++++ Data supplied
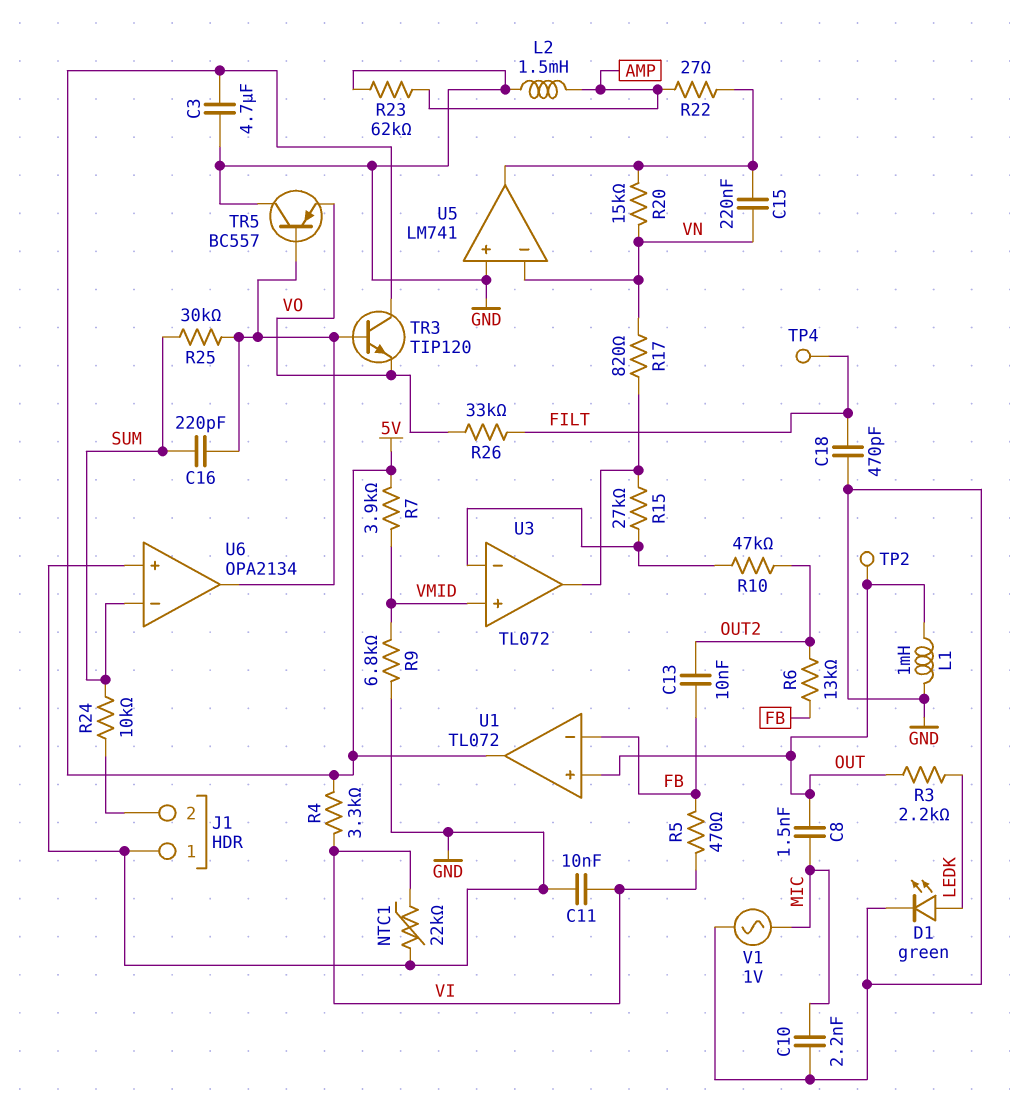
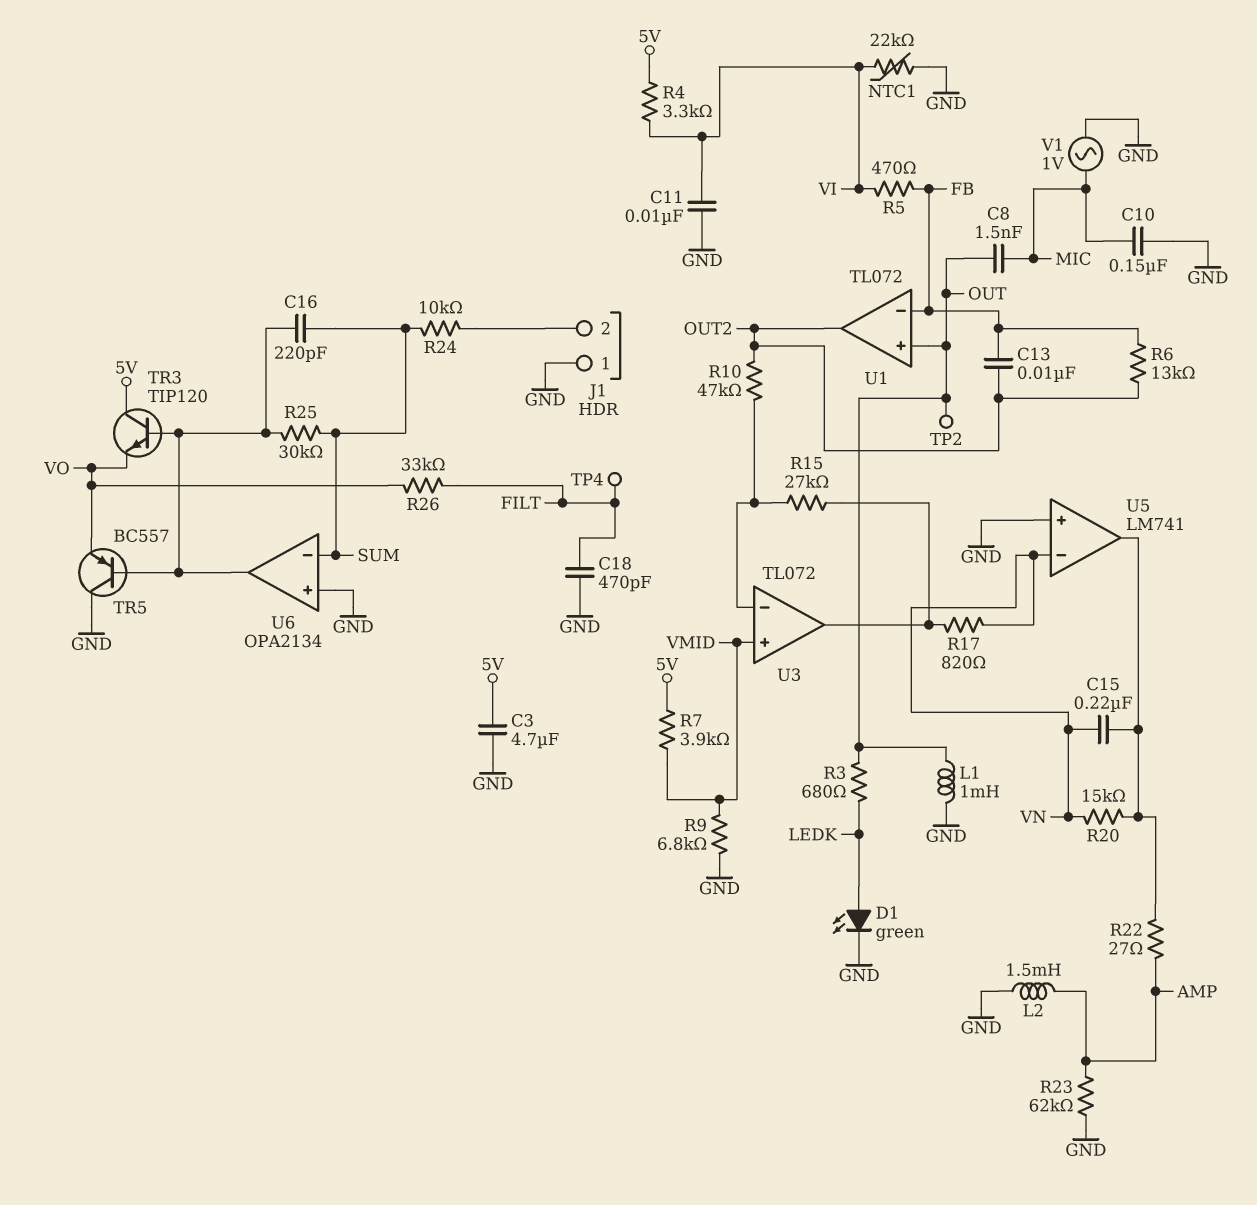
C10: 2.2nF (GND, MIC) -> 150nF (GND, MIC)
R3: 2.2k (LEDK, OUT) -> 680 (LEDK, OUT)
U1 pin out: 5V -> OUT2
++++++++
++++ Data supplied
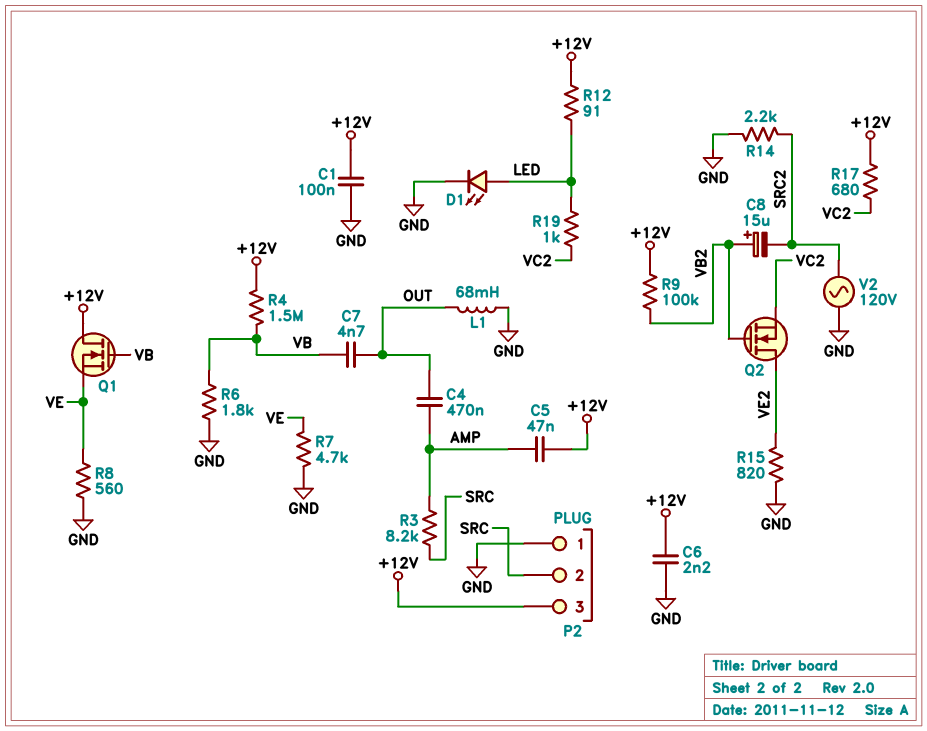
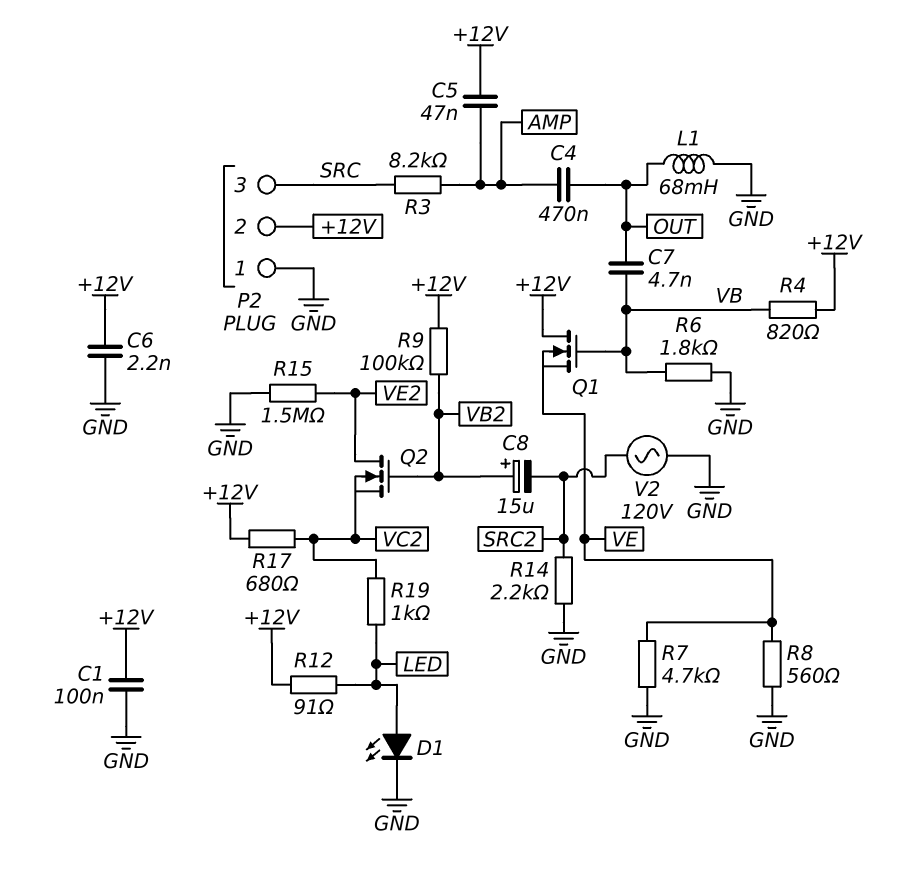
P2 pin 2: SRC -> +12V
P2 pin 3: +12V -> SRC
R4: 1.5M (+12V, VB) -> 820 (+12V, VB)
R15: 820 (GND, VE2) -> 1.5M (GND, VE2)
++++++++
Your goal: Among the records above, a stretch begins at the line containing "P2 pin 2: SRC -> +12V" and ends at the line containing "R15: 820 (GND, VE2) -> 1.5M (GND, VE2)". Restate that stretch word for word, and nothing else.

Answer:
P2 pin 2: SRC -> +12V
P2 pin 3: +12V -> SRC
R4: 1.5M (+12V, VB) -> 820 (+12V, VB)
R15: 820 (GND, VE2) -> 1.5M (GND, VE2)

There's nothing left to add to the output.